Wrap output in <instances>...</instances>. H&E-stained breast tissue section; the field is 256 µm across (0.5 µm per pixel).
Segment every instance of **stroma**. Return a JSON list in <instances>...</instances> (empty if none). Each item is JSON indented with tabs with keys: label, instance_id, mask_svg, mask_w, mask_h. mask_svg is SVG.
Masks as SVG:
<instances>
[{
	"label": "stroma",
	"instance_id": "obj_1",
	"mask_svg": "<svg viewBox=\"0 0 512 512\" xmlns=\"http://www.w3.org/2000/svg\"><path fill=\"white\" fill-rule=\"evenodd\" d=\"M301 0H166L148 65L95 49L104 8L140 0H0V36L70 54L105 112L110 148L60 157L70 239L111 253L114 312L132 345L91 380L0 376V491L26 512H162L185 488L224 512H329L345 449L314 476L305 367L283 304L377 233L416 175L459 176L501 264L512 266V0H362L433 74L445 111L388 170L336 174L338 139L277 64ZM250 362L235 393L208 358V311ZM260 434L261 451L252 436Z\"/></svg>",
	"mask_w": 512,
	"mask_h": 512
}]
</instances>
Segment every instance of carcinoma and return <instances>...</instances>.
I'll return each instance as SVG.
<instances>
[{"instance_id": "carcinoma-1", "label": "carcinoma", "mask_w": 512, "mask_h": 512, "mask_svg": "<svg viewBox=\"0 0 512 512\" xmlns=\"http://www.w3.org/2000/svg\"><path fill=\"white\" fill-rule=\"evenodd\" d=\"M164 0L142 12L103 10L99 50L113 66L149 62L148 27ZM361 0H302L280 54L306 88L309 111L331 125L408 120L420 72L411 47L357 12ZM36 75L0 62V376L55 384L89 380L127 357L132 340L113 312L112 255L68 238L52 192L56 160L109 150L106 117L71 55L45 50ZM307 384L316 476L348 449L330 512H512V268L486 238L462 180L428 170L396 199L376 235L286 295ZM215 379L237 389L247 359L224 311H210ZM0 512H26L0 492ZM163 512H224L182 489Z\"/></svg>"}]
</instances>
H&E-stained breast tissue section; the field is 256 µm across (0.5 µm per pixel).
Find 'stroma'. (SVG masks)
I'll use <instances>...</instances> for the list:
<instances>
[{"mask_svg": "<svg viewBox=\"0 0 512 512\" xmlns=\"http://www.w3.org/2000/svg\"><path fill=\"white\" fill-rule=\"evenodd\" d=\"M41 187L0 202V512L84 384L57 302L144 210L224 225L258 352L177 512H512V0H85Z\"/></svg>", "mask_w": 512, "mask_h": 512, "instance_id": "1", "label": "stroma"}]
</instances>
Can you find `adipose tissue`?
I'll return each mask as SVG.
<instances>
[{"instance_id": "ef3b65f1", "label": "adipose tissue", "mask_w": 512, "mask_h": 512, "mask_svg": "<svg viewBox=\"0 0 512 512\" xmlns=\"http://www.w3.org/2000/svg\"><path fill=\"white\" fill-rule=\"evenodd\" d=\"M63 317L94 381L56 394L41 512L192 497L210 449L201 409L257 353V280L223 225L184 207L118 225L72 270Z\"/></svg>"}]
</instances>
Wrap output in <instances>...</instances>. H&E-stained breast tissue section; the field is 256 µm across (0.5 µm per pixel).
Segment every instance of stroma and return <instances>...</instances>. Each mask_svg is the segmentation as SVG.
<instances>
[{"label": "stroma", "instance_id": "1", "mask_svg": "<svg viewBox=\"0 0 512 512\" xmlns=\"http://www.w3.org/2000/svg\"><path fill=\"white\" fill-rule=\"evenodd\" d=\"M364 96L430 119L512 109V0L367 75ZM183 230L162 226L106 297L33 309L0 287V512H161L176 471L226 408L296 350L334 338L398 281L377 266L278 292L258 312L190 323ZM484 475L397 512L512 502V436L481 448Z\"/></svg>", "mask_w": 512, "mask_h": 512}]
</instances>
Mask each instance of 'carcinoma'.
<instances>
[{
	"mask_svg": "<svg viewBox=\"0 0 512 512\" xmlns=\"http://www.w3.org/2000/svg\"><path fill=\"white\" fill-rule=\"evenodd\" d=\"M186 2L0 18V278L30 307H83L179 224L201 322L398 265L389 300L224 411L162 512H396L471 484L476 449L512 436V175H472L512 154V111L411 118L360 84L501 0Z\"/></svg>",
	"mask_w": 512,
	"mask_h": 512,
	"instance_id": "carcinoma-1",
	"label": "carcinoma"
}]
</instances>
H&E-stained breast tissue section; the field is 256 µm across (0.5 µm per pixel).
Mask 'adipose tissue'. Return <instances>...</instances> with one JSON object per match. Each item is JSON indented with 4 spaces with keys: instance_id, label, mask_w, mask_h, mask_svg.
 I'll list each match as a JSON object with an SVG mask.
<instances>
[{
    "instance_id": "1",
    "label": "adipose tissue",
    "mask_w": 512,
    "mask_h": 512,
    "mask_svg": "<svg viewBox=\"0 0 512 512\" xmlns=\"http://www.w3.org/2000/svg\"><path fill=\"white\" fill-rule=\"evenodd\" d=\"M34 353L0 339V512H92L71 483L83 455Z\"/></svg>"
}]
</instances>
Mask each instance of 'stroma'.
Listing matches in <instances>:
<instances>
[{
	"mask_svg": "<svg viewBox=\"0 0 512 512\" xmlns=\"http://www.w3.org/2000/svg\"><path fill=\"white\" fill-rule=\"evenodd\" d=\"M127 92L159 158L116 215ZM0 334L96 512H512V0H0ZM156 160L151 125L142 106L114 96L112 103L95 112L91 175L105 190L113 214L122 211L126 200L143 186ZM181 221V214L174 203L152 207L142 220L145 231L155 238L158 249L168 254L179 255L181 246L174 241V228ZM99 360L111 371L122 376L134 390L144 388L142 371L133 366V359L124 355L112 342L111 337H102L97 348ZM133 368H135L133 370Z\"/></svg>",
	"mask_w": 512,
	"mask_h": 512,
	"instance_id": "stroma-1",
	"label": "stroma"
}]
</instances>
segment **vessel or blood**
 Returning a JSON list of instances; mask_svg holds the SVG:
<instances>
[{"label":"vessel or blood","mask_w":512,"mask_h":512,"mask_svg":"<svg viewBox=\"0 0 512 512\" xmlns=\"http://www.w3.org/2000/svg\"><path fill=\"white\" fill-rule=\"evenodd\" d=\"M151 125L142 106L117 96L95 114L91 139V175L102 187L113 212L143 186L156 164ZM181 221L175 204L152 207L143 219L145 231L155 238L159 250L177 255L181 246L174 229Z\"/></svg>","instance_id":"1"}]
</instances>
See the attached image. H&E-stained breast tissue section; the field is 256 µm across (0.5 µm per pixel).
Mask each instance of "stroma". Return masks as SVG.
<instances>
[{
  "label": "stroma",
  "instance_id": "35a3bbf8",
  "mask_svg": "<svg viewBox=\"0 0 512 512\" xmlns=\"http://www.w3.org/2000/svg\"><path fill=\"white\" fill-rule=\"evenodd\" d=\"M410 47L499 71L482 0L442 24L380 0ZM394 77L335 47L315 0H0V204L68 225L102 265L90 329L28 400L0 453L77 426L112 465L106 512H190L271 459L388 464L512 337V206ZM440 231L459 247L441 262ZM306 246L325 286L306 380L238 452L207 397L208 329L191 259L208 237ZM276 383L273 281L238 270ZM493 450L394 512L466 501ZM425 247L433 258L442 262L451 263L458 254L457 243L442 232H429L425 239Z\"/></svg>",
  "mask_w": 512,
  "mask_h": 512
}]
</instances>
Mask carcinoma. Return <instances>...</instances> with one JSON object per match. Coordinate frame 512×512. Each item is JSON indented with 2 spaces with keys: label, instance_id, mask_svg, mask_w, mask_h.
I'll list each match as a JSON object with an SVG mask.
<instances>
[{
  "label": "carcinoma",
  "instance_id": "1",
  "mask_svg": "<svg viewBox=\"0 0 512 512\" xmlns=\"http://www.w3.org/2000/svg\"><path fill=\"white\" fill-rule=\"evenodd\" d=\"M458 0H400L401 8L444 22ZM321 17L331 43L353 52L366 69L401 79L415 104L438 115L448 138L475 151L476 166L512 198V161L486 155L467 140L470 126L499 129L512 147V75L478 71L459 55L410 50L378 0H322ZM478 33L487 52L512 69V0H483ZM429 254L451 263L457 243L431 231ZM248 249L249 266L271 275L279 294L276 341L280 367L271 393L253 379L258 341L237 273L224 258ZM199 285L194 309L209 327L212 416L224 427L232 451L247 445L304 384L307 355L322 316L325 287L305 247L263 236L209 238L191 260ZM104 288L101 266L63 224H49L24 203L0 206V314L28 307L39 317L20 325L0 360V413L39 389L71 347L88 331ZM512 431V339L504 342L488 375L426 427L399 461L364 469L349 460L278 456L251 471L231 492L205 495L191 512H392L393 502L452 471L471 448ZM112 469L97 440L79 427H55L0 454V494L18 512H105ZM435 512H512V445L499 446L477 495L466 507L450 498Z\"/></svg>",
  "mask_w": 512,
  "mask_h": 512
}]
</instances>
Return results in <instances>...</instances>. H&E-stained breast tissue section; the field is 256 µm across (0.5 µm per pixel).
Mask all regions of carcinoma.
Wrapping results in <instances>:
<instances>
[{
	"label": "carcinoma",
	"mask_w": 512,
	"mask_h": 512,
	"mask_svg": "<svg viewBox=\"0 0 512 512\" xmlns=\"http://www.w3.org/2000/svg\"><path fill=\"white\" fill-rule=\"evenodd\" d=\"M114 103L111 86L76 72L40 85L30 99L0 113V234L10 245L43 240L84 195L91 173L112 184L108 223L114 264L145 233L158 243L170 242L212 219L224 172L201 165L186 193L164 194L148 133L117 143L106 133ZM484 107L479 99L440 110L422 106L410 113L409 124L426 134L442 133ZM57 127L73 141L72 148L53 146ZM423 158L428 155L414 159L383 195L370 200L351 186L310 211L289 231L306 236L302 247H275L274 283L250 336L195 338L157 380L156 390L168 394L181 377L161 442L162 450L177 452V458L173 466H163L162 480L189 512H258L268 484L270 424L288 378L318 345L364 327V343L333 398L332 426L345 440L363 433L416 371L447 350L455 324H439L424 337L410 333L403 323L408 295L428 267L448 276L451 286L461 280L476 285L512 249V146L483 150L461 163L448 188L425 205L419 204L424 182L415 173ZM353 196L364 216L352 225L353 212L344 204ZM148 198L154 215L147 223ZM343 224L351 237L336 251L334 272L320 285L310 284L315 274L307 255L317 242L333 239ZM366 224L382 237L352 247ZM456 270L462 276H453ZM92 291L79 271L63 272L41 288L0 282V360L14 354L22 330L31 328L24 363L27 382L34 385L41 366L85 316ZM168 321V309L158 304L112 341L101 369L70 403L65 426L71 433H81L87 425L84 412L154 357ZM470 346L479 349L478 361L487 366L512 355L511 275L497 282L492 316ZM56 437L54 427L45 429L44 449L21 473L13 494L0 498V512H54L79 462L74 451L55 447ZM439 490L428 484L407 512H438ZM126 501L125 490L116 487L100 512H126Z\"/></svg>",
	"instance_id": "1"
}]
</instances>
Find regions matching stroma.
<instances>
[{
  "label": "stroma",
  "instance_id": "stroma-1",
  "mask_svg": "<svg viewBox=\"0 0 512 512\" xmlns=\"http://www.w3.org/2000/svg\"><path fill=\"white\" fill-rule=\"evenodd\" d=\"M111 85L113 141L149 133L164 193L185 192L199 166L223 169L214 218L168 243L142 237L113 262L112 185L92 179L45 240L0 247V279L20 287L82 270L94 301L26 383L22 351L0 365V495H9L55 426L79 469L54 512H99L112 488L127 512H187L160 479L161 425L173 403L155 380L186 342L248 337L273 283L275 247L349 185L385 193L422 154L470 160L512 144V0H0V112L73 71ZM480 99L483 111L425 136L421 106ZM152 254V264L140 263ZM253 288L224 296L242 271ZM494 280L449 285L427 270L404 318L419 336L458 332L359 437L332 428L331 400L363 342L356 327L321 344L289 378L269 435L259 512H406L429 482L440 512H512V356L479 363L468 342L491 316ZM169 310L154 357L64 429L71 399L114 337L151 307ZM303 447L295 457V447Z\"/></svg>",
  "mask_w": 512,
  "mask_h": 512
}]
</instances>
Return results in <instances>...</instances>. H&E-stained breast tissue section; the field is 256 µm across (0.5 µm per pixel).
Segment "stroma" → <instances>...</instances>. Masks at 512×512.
####################
• Stated exercise
Extract only the lines from the line with "Mask each instance of 'stroma'." through the line with "See the attached", keeping both end lines exactly as they are.

• Expected answer
Mask each instance of 'stroma'.
Listing matches in <instances>:
<instances>
[{
	"mask_svg": "<svg viewBox=\"0 0 512 512\" xmlns=\"http://www.w3.org/2000/svg\"><path fill=\"white\" fill-rule=\"evenodd\" d=\"M127 92L159 158L116 215ZM0 334L96 512H512V0H0ZM156 160L151 125L142 106L114 96L112 103L95 112L91 175L105 190L113 214L122 211L126 200L143 186ZM181 221V214L174 203L152 207L142 220L145 231L155 238L158 249L168 254L179 255L181 246L174 241V228ZM99 360L111 371L122 376L134 390L144 388L142 371L133 366V359L124 355L112 342L111 337H102L97 348ZM133 368H135L133 370Z\"/></svg>",
	"mask_w": 512,
	"mask_h": 512,
	"instance_id": "stroma-1",
	"label": "stroma"
}]
</instances>
segment **vessel or blood**
 Returning a JSON list of instances; mask_svg holds the SVG:
<instances>
[{"label":"vessel or blood","mask_w":512,"mask_h":512,"mask_svg":"<svg viewBox=\"0 0 512 512\" xmlns=\"http://www.w3.org/2000/svg\"><path fill=\"white\" fill-rule=\"evenodd\" d=\"M151 125L142 106L117 96L95 114L91 139V175L102 187L113 212L143 186L156 164ZM181 221L175 204L152 207L143 219L145 231L155 238L159 250L177 255L181 246L174 229Z\"/></svg>","instance_id":"1"}]
</instances>
See the attached image. H&E-stained breast tissue section; the field is 256 µm across (0.5 µm per pixel).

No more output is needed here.